== WHAT TO WORK ON ==
Below is a block of records. Copy every line in it that contains the word "white".

(Object change listings)

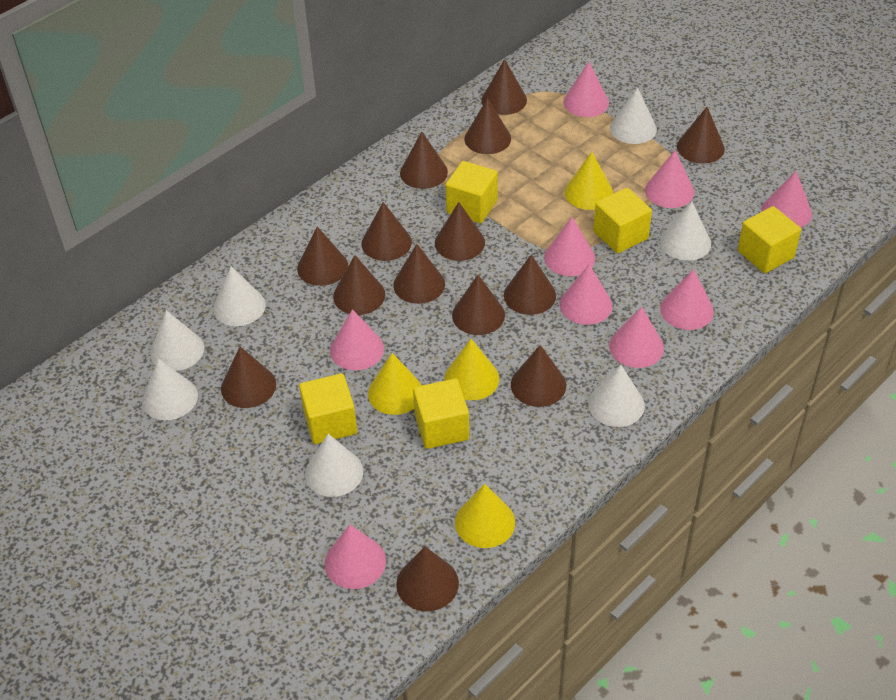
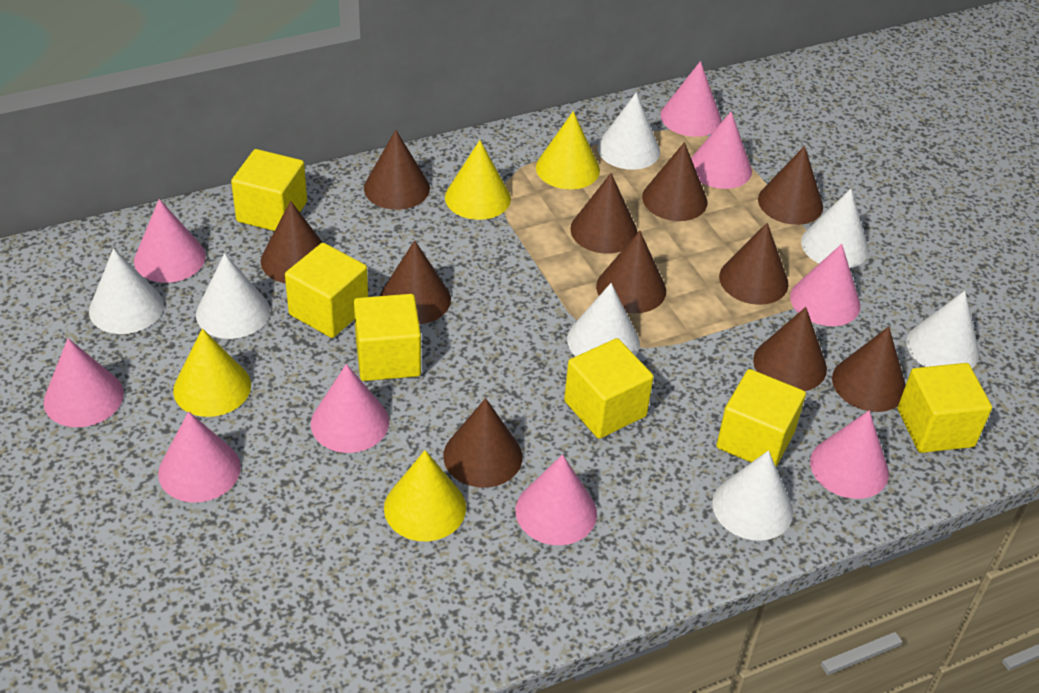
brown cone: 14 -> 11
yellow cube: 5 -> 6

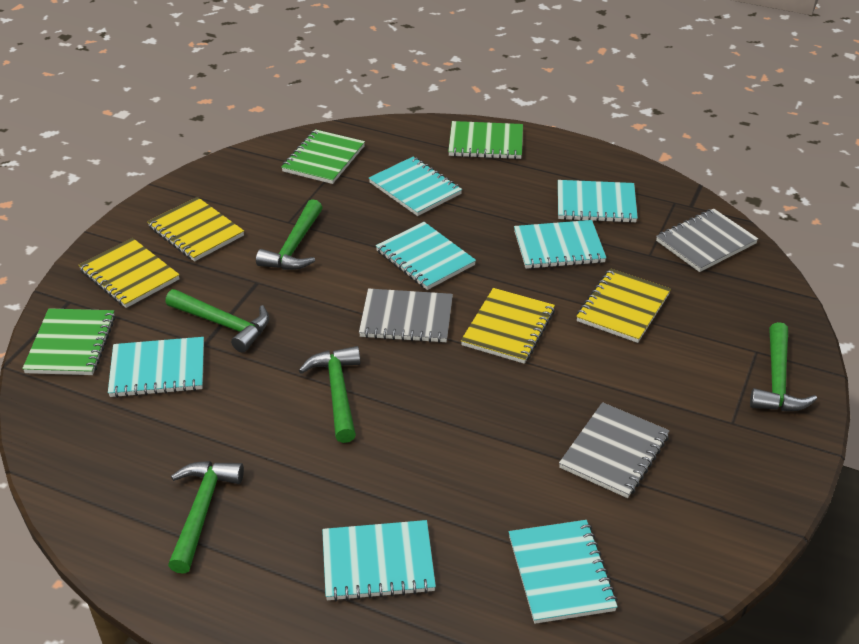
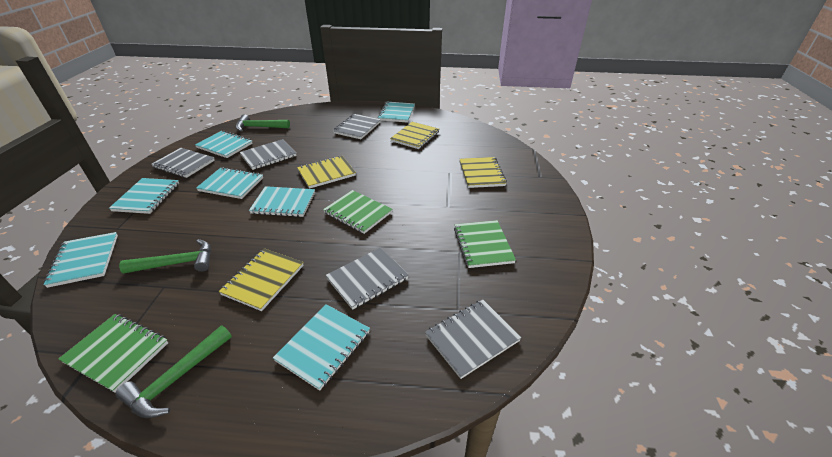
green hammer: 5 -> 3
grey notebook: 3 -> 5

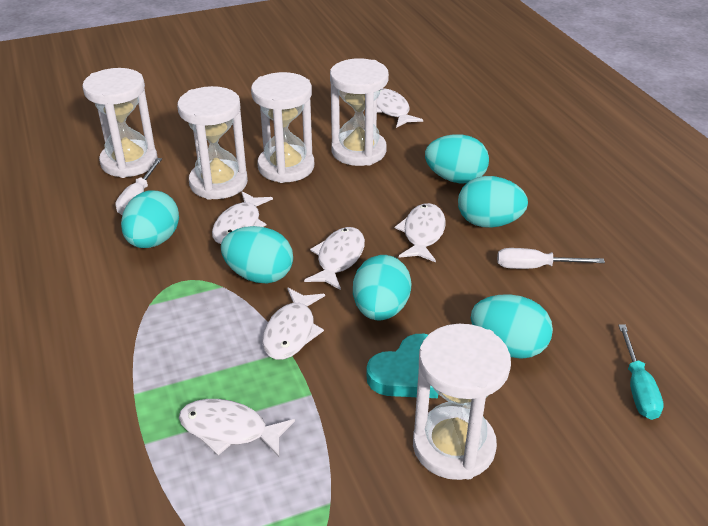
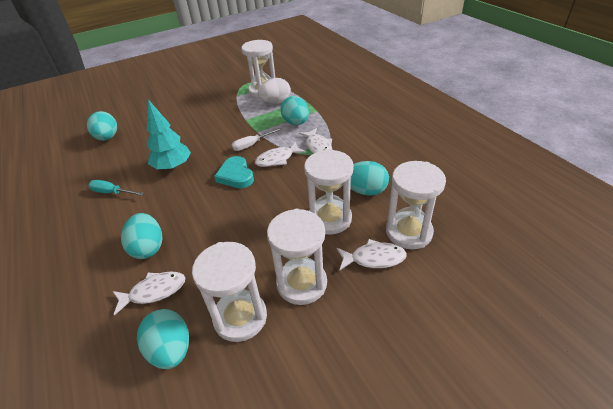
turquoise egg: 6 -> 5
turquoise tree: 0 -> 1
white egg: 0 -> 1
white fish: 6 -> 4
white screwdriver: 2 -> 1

== EXPECTED ANSWER ==
white egg: 0 -> 1
white fish: 6 -> 4
white screwdriver: 2 -> 1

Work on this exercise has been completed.